╭──

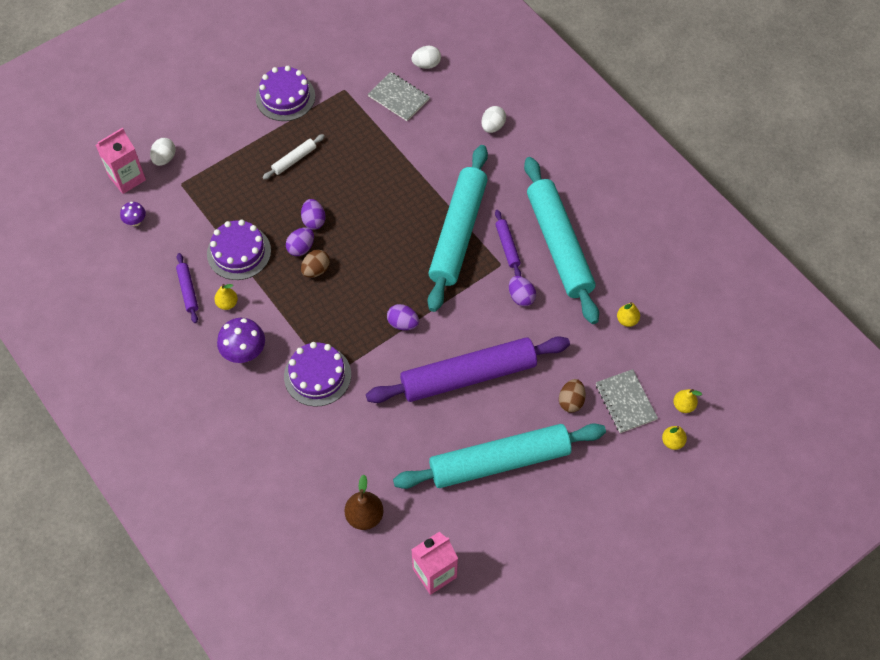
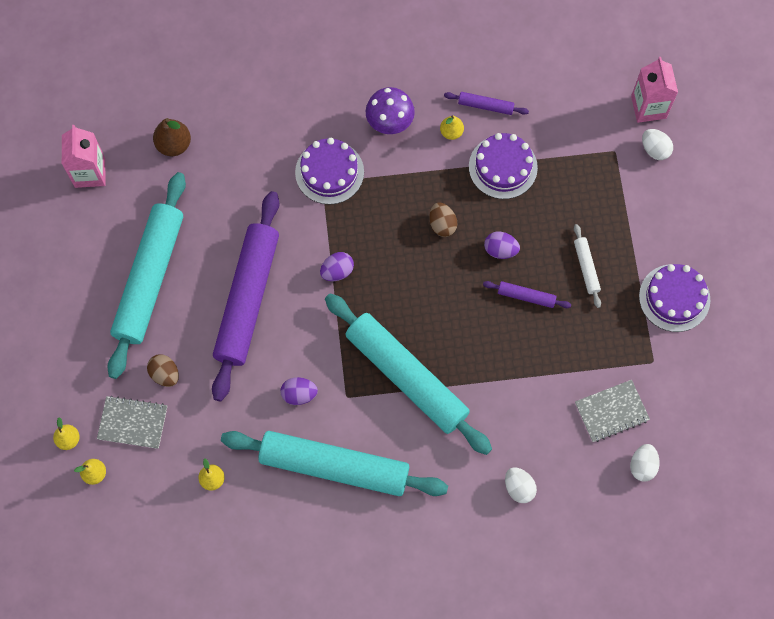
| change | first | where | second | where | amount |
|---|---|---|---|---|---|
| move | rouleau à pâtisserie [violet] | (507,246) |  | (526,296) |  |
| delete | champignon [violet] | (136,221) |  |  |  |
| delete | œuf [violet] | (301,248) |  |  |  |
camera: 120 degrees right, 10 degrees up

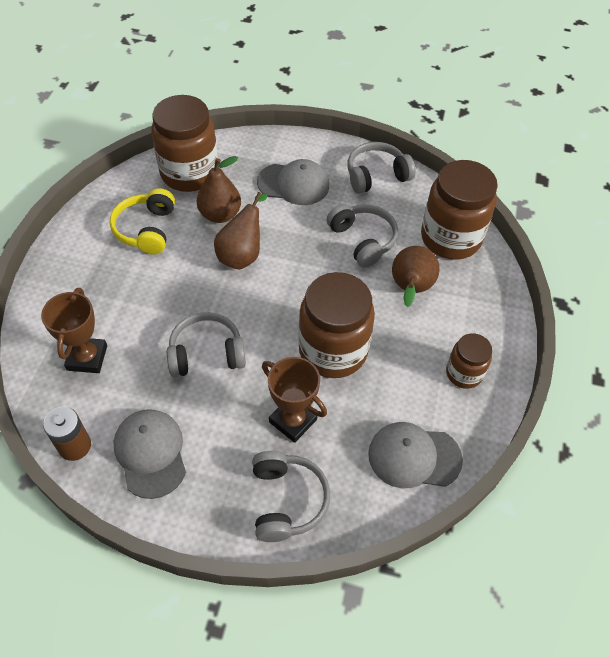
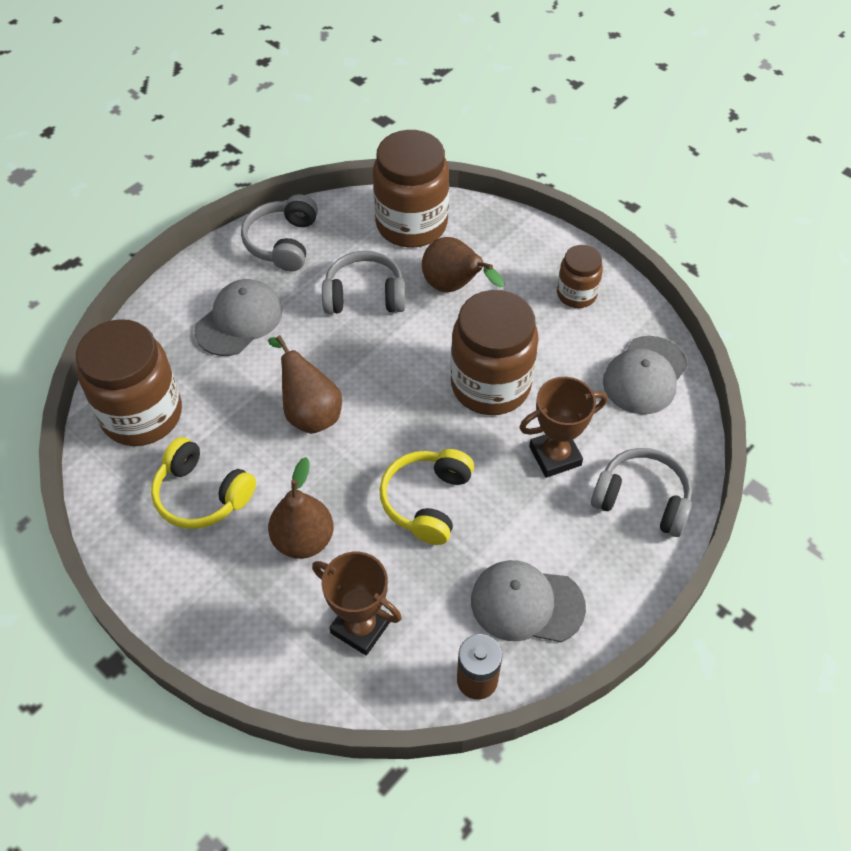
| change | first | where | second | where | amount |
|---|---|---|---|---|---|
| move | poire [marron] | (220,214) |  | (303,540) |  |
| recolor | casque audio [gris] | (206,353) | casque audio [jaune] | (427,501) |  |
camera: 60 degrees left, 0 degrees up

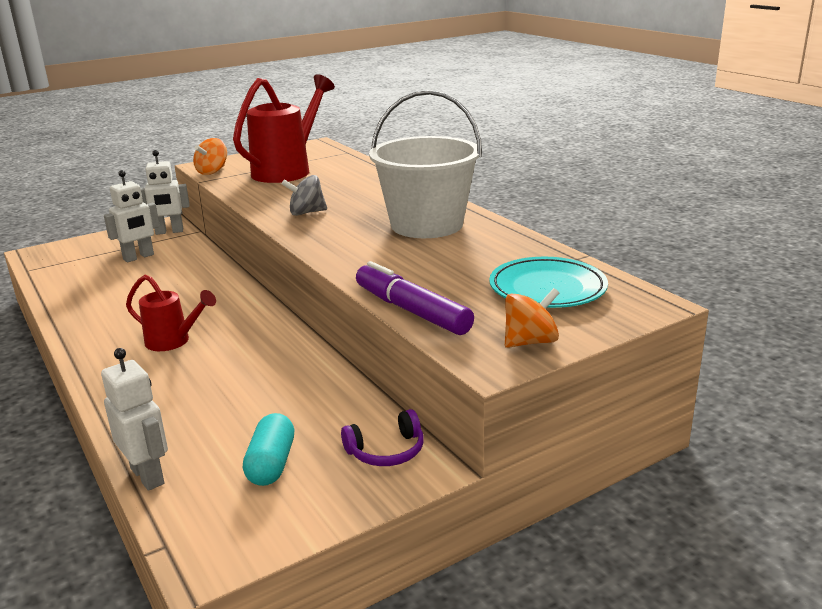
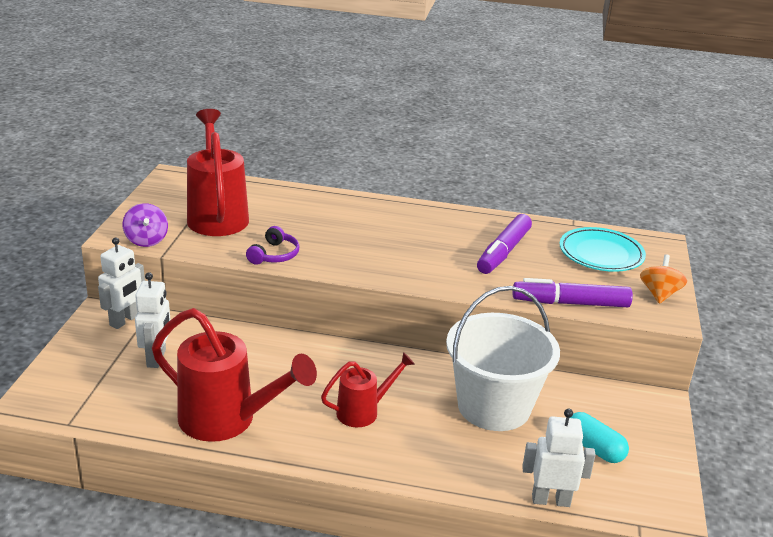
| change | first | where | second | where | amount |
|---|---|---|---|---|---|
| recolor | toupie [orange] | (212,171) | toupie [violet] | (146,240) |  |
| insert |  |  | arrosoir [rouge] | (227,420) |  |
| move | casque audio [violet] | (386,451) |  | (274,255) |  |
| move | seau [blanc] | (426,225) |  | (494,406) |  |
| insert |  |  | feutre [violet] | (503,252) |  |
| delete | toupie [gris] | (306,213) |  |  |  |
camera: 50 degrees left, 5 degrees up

╰──

» What is expected:
Going through the records above line by line, transcribe each one exactly and skip any pictures.

» Worked solution:
| change | first | where | second | where | amount |
|---|---|---|---|---|---|
| move | rouleau à pâtisserie [violet] | (507,246) |  | (526,296) |  |
| delete | champignon [violet] | (136,221) |  |  |  |
| delete | œuf [violet] | (301,248) |  |  |  |
camera: 120 degrees right, 10 degrees up

| change | first | where | second | where | amount |
|---|---|---|---|---|---|
| move | poire [marron] | (220,214) |  | (303,540) |  |
| recolor | casque audio [gris] | (206,353) | casque audio [jaune] | (427,501) |  |
camera: 60 degrees left, 0 degrees up

| change | first | where | second | where | amount |
|---|---|---|---|---|---|
| recolor | toupie [orange] | (212,171) | toupie [violet] | (146,240) |  |
| insert |  |  | arrosoir [rouge] | (227,420) |  |
| move | casque audio [violet] | (386,451) |  | (274,255) |  |
| move | seau [blanc] | (426,225) |  | (494,406) |  |
| insert |  |  | feutre [violet] | (503,252) |  |
| delete | toupie [gris] | (306,213) |  |  |  |
camera: 50 degrees left, 5 degrees up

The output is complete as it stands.